Instructions for the task:
Look through the data below and show every line that includes "green".
+++ Materials provided
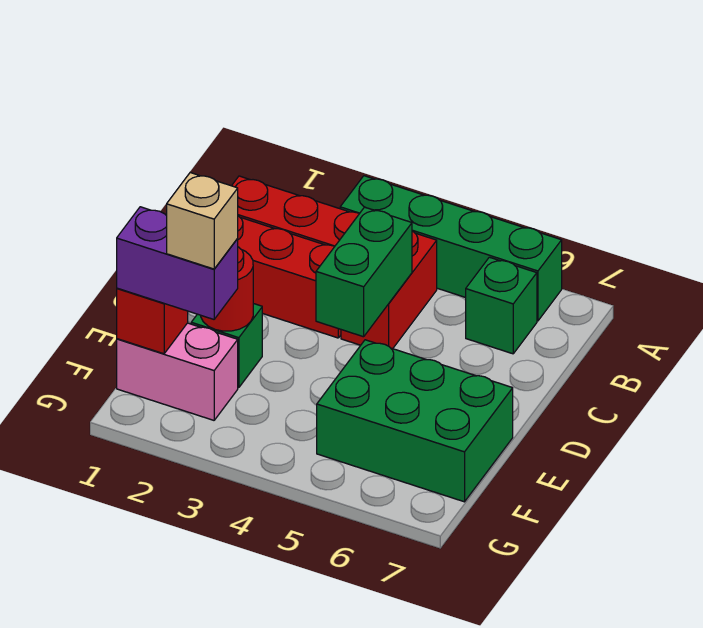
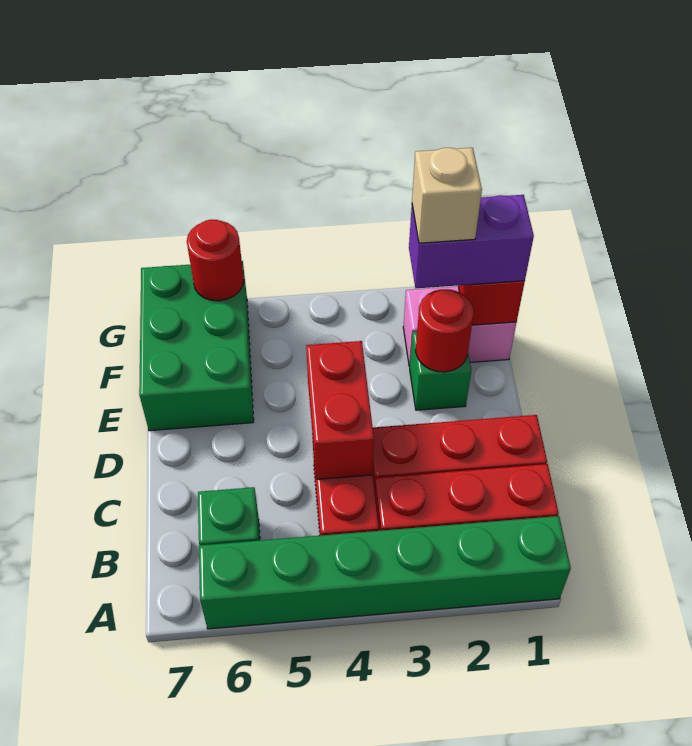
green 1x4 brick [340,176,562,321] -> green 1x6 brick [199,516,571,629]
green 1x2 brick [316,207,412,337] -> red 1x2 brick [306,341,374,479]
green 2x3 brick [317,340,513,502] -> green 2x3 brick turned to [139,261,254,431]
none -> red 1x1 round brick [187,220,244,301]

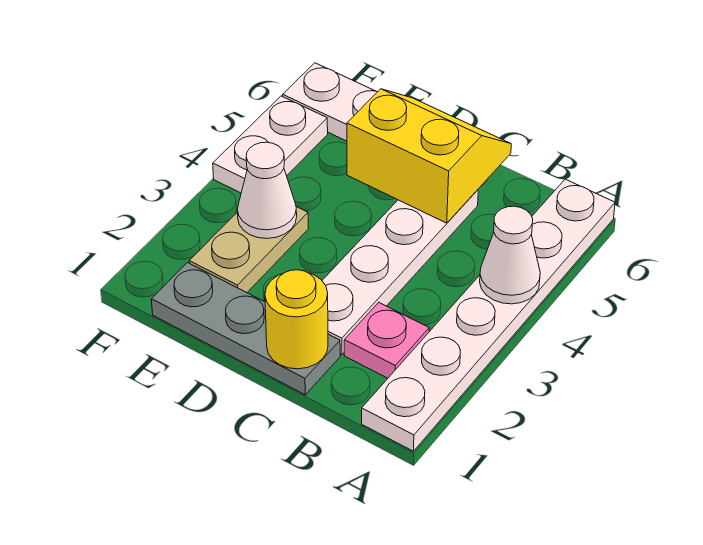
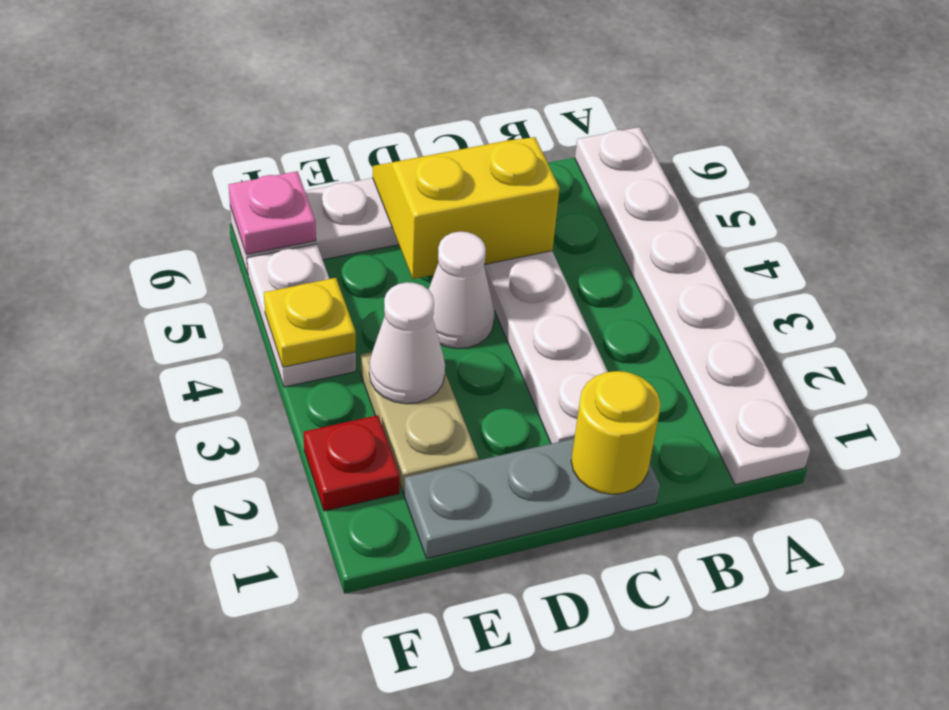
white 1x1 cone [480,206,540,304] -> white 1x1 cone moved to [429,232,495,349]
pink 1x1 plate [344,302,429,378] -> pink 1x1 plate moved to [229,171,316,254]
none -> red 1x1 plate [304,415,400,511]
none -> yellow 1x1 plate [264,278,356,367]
++++++
Solution for this exercise:
green 1x4 brick [340,176,562,321] -> green 1x6 brick [199,516,571,629]
green 1x2 brick [316,207,412,337] -> red 1x2 brick [306,341,374,479]
green 2x3 brick [317,340,513,502] -> green 2x3 brick turned to [139,261,254,431]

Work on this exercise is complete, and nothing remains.